#### [PROBLEM DETAILS]
Whenever a line in the records below contains "yellow", pick it out.

#### [DATA FOR THIS EXERCISE]
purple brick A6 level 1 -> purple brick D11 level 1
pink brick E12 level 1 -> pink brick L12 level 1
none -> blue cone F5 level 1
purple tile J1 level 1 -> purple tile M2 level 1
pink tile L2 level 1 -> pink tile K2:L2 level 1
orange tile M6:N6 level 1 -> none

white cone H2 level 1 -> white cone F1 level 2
--
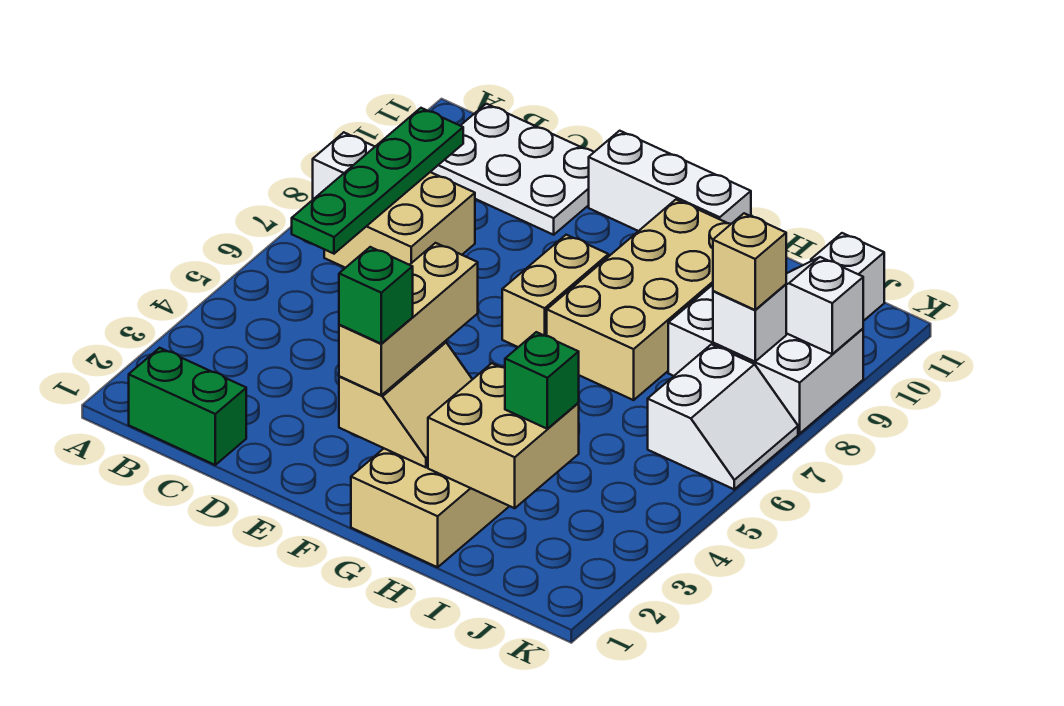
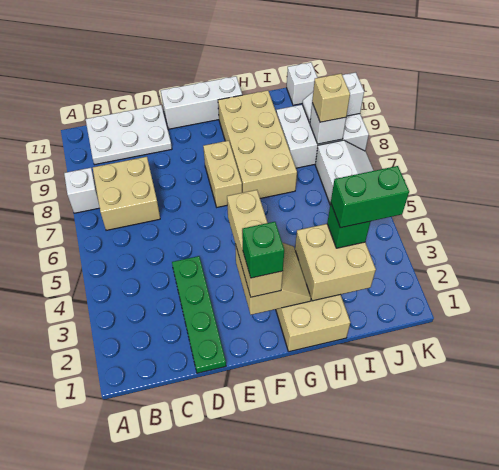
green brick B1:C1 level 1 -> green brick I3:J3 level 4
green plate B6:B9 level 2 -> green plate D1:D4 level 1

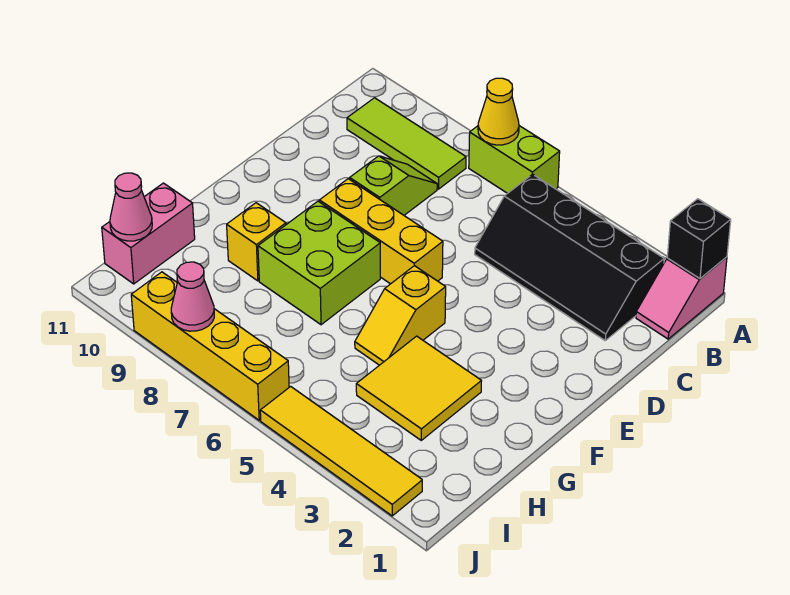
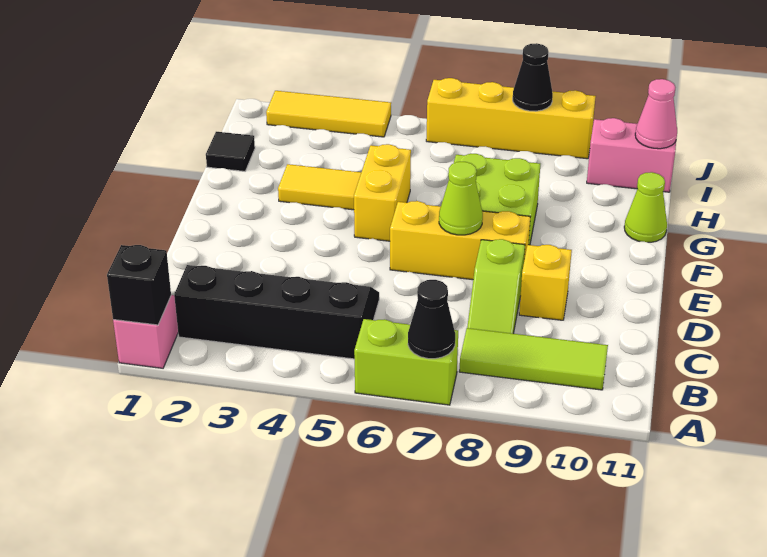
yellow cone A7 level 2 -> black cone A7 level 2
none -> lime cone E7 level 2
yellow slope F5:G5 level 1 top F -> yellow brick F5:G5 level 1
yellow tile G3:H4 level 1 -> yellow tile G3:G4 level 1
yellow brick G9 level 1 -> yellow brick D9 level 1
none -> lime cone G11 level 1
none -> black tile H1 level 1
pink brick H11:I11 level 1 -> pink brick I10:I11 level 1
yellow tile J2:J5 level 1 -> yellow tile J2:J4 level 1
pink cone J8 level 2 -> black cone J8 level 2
* * *
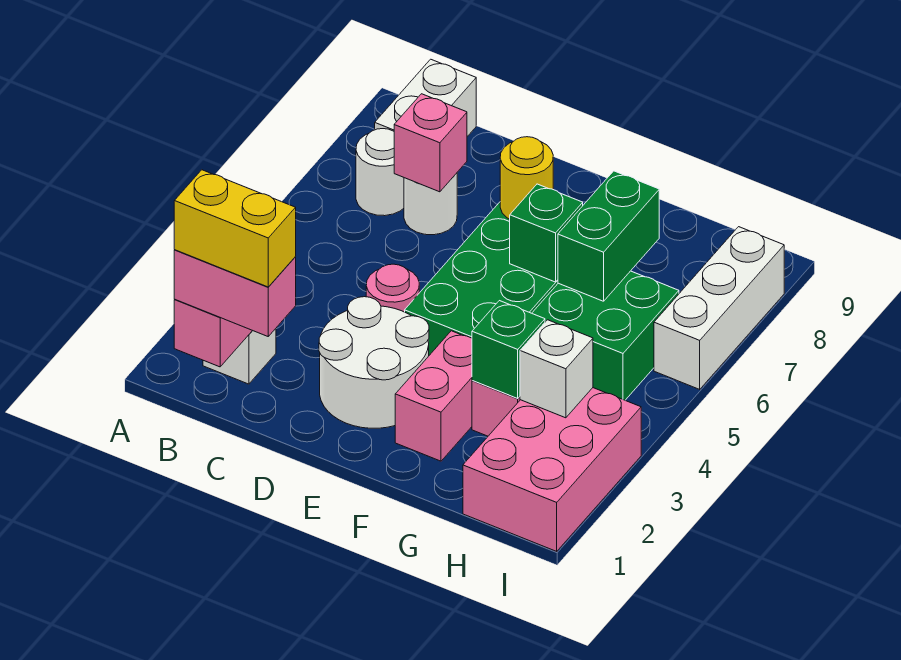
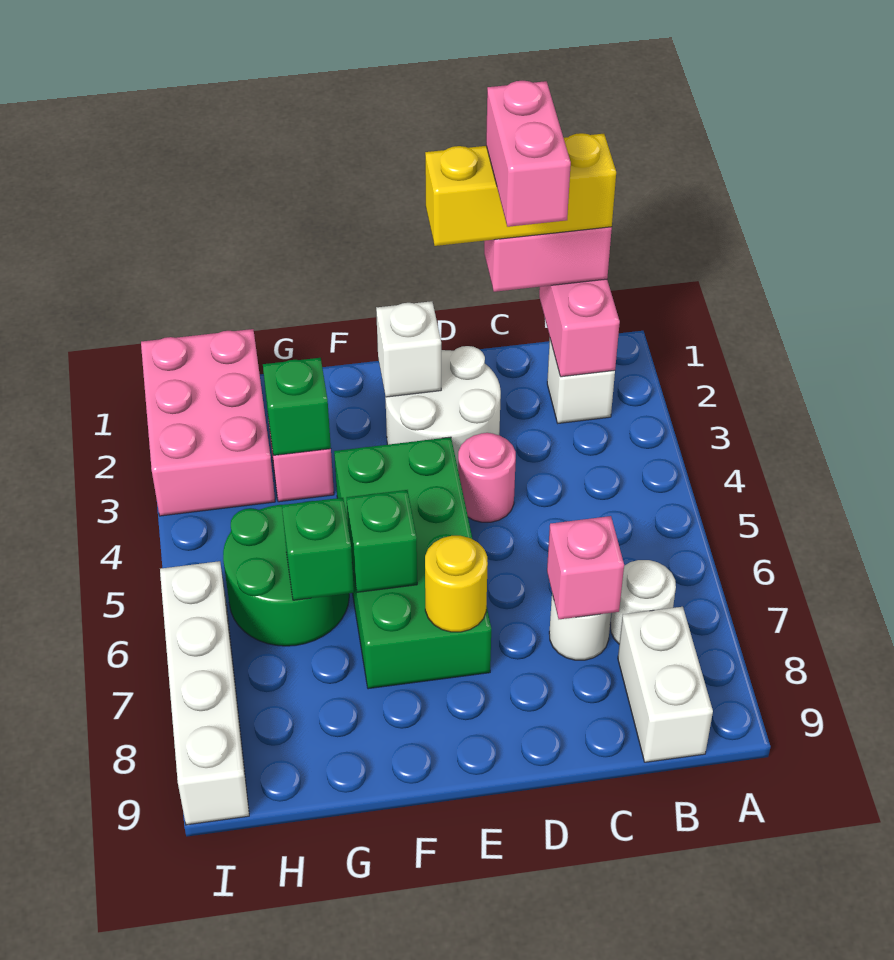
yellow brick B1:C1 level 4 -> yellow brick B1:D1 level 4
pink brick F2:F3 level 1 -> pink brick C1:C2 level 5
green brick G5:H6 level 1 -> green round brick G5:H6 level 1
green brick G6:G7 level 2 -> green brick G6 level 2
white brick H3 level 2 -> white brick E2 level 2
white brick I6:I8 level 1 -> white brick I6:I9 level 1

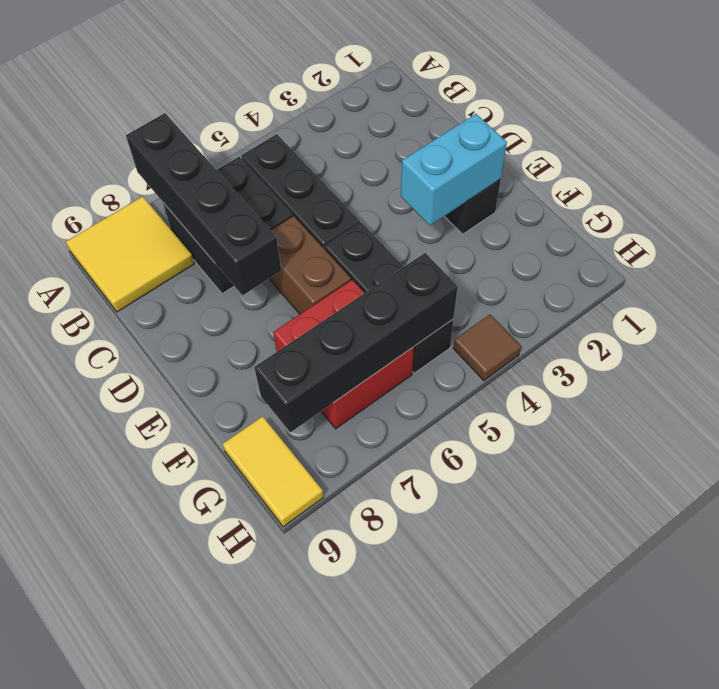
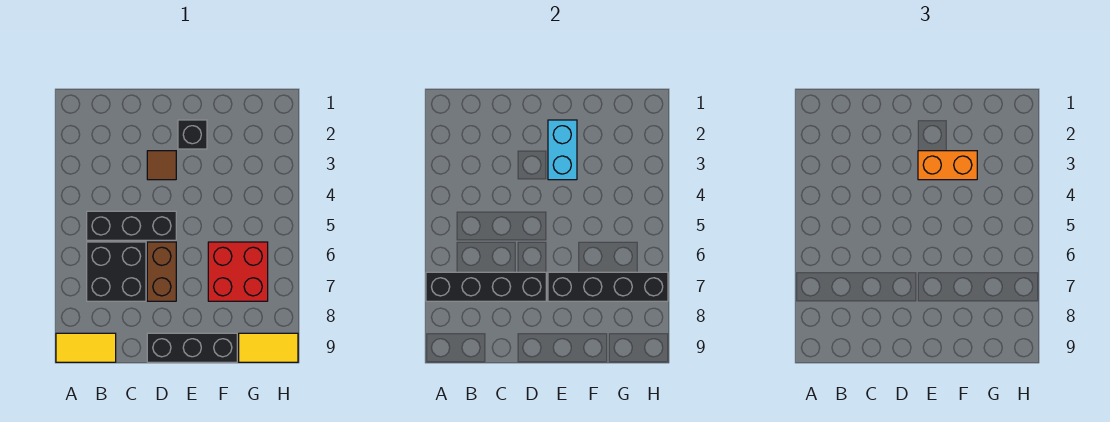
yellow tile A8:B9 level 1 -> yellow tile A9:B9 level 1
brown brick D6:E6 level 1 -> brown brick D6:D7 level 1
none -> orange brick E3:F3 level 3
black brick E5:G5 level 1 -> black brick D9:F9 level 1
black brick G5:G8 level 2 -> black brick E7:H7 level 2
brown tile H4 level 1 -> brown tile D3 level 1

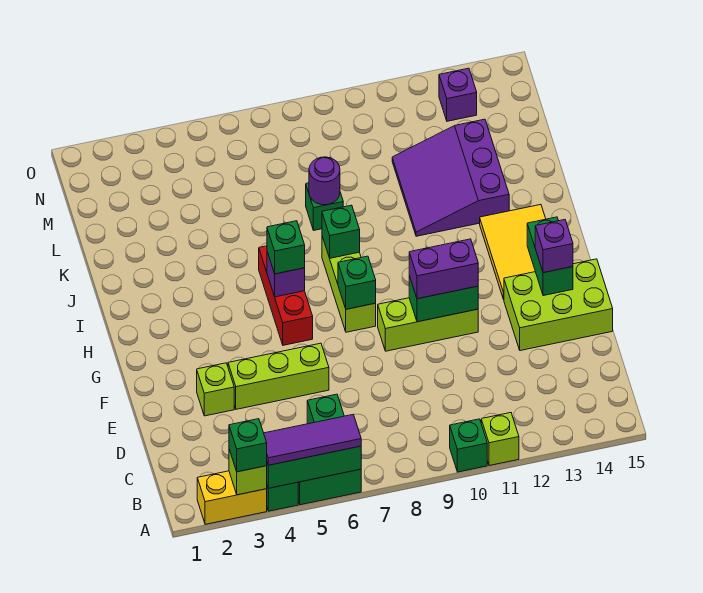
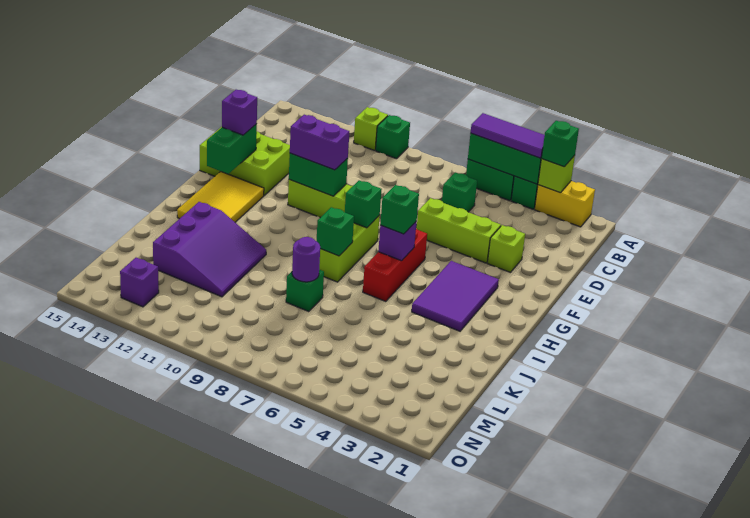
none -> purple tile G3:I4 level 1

#### [RESULT]
yellow cone A7 level 2 -> black cone A7 level 2
yellow slope F5:G5 level 1 top F -> yellow brick F5:G5 level 1
yellow tile G3:H4 level 1 -> yellow tile G3:G4 level 1
yellow brick G9 level 1 -> yellow brick D9 level 1
yellow tile J2:J5 level 1 -> yellow tile J2:J4 level 1
yellow brick B1:C1 level 4 -> yellow brick B1:D1 level 4
yellow tile A8:B9 level 1 -> yellow tile A9:B9 level 1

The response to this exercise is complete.